Start of Input
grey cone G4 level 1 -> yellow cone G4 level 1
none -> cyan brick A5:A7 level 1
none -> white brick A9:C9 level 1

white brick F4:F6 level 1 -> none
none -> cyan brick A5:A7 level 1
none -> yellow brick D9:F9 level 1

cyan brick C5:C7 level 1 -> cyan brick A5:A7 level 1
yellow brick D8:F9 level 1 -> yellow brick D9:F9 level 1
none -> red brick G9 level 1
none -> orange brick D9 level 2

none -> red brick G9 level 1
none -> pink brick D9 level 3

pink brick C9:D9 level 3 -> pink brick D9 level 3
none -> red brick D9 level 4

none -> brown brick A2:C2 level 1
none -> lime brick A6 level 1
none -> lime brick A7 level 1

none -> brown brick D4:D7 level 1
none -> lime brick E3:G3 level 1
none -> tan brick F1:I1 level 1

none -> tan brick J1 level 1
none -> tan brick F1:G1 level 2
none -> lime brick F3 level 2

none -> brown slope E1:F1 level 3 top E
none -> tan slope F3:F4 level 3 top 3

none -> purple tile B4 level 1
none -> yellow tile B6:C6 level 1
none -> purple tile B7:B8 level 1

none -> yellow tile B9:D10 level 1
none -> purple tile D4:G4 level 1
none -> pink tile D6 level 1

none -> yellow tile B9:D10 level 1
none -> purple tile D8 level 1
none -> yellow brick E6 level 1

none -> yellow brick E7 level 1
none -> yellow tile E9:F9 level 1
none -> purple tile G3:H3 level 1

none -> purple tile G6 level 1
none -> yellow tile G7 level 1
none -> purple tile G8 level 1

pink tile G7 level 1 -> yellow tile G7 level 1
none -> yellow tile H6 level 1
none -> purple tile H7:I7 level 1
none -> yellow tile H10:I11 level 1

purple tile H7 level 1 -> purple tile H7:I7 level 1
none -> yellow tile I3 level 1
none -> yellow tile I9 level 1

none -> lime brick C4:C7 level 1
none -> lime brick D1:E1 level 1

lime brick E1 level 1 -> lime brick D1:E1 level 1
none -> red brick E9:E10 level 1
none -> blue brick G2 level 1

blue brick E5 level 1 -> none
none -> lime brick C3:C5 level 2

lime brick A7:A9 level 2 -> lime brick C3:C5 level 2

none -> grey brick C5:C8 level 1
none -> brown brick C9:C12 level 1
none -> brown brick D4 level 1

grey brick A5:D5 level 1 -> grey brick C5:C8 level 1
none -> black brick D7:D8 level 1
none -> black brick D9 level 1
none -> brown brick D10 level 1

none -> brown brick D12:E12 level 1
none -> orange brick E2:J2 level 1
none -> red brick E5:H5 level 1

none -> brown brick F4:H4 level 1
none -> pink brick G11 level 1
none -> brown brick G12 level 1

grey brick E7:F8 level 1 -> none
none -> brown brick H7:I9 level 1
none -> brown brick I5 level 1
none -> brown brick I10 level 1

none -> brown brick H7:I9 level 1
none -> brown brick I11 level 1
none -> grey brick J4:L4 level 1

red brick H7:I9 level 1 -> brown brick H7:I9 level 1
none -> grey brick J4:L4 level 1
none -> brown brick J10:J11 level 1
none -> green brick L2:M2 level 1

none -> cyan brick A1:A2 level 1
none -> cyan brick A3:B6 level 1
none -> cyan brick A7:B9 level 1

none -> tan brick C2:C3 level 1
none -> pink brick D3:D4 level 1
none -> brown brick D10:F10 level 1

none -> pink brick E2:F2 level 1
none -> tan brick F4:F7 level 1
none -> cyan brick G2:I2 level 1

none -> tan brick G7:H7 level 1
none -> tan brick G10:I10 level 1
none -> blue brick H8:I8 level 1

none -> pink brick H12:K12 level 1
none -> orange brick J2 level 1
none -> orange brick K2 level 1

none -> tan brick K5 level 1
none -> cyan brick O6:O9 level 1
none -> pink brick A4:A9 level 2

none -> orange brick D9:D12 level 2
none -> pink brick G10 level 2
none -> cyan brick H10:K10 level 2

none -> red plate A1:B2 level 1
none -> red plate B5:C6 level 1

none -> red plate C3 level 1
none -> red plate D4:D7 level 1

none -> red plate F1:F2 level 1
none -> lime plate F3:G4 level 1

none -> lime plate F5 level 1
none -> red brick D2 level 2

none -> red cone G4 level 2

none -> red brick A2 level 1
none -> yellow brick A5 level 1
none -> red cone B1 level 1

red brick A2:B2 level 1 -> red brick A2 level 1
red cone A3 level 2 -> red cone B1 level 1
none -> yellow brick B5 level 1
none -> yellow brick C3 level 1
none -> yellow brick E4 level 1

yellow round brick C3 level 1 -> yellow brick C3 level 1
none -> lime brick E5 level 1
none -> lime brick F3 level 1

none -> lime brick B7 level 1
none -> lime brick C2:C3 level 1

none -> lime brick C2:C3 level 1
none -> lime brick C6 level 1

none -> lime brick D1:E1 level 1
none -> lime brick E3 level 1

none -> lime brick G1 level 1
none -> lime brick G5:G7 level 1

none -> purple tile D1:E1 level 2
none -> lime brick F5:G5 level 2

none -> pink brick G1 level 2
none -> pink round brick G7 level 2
End of Input
* Work task
Exactly reproduce all of the entries above.

* Answer area
grey cone G4 level 1 -> yellow cone G4 level 1
none -> cyan brick A5:A7 level 1
none -> white brick A9:C9 level 1

white brick F4:F6 level 1 -> none
none -> cyan brick A5:A7 level 1
none -> yellow brick D9:F9 level 1

cyan brick C5:C7 level 1 -> cyan brick A5:A7 level 1
yellow brick D8:F9 level 1 -> yellow brick D9:F9 level 1
none -> red brick G9 level 1
none -> orange brick D9 level 2

none -> red brick G9 level 1
none -> pink brick D9 level 3

pink brick C9:D9 level 3 -> pink brick D9 level 3
none -> red brick D9 level 4

none -> brown brick A2:C2 level 1
none -> lime brick A6 level 1
none -> lime brick A7 level 1

none -> brown brick D4:D7 level 1
none -> lime brick E3:G3 level 1
none -> tan brick F1:I1 level 1

none -> tan brick J1 level 1
none -> tan brick F1:G1 level 2
none -> lime brick F3 level 2

none -> brown slope E1:F1 level 3 top E
none -> tan slope F3:F4 level 3 top 3

none -> purple tile B4 level 1
none -> yellow tile B6:C6 level 1
none -> purple tile B7:B8 level 1

none -> yellow tile B9:D10 level 1
none -> purple tile D4:G4 level 1
none -> pink tile D6 level 1

none -> yellow tile B9:D10 level 1
none -> purple tile D8 level 1
none -> yellow brick E6 level 1

none -> yellow brick E7 level 1
none -> yellow tile E9:F9 level 1
none -> purple tile G3:H3 level 1

none -> purple tile G6 level 1
none -> yellow tile G7 level 1
none -> purple tile G8 level 1

pink tile G7 level 1 -> yellow tile G7 level 1
none -> yellow tile H6 level 1
none -> purple tile H7:I7 level 1
none -> yellow tile H10:I11 level 1

purple tile H7 level 1 -> purple tile H7:I7 level 1
none -> yellow tile I3 level 1
none -> yellow tile I9 level 1

none -> lime brick C4:C7 level 1
none -> lime brick D1:E1 level 1

lime brick E1 level 1 -> lime brick D1:E1 level 1
none -> red brick E9:E10 level 1
none -> blue brick G2 level 1

blue brick E5 level 1 -> none
none -> lime brick C3:C5 level 2

lime brick A7:A9 level 2 -> lime brick C3:C5 level 2

none -> grey brick C5:C8 level 1
none -> brown brick C9:C12 level 1
none -> brown brick D4 level 1

grey brick A5:D5 level 1 -> grey brick C5:C8 level 1
none -> black brick D7:D8 level 1
none -> black brick D9 level 1
none -> brown brick D10 level 1

none -> brown brick D12:E12 level 1
none -> orange brick E2:J2 level 1
none -> red brick E5:H5 level 1

none -> brown brick F4:H4 level 1
none -> pink brick G11 level 1
none -> brown brick G12 level 1

grey brick E7:F8 level 1 -> none
none -> brown brick H7:I9 level 1
none -> brown brick I5 level 1
none -> brown brick I10 level 1

none -> brown brick H7:I9 level 1
none -> brown brick I11 level 1
none -> grey brick J4:L4 level 1

red brick H7:I9 level 1 -> brown brick H7:I9 level 1
none -> grey brick J4:L4 level 1
none -> brown brick J10:J11 level 1
none -> green brick L2:M2 level 1

none -> cyan brick A1:A2 level 1
none -> cyan brick A3:B6 level 1
none -> cyan brick A7:B9 level 1

none -> tan brick C2:C3 level 1
none -> pink brick D3:D4 level 1
none -> brown brick D10:F10 level 1

none -> pink brick E2:F2 level 1
none -> tan brick F4:F7 level 1
none -> cyan brick G2:I2 level 1

none -> tan brick G7:H7 level 1
none -> tan brick G10:I10 level 1
none -> blue brick H8:I8 level 1

none -> pink brick H12:K12 level 1
none -> orange brick J2 level 1
none -> orange brick K2 level 1

none -> tan brick K5 level 1
none -> cyan brick O6:O9 level 1
none -> pink brick A4:A9 level 2

none -> orange brick D9:D12 level 2
none -> pink brick G10 level 2
none -> cyan brick H10:K10 level 2

none -> red plate A1:B2 level 1
none -> red plate B5:C6 level 1

none -> red plate C3 level 1
none -> red plate D4:D7 level 1

none -> red plate F1:F2 level 1
none -> lime plate F3:G4 level 1

none -> lime plate F5 level 1
none -> red brick D2 level 2

none -> red cone G4 level 2

none -> red brick A2 level 1
none -> yellow brick A5 level 1
none -> red cone B1 level 1

red brick A2:B2 level 1 -> red brick A2 level 1
red cone A3 level 2 -> red cone B1 level 1
none -> yellow brick B5 level 1
none -> yellow brick C3 level 1
none -> yellow brick E4 level 1

yellow round brick C3 level 1 -> yellow brick C3 level 1
none -> lime brick E5 level 1
none -> lime brick F3 level 1

none -> lime brick B7 level 1
none -> lime brick C2:C3 level 1

none -> lime brick C2:C3 level 1
none -> lime brick C6 level 1

none -> lime brick D1:E1 level 1
none -> lime brick E3 level 1

none -> lime brick G1 level 1
none -> lime brick G5:G7 level 1

none -> purple tile D1:E1 level 2
none -> lime brick F5:G5 level 2

none -> pink brick G1 level 2
none -> pink round brick G7 level 2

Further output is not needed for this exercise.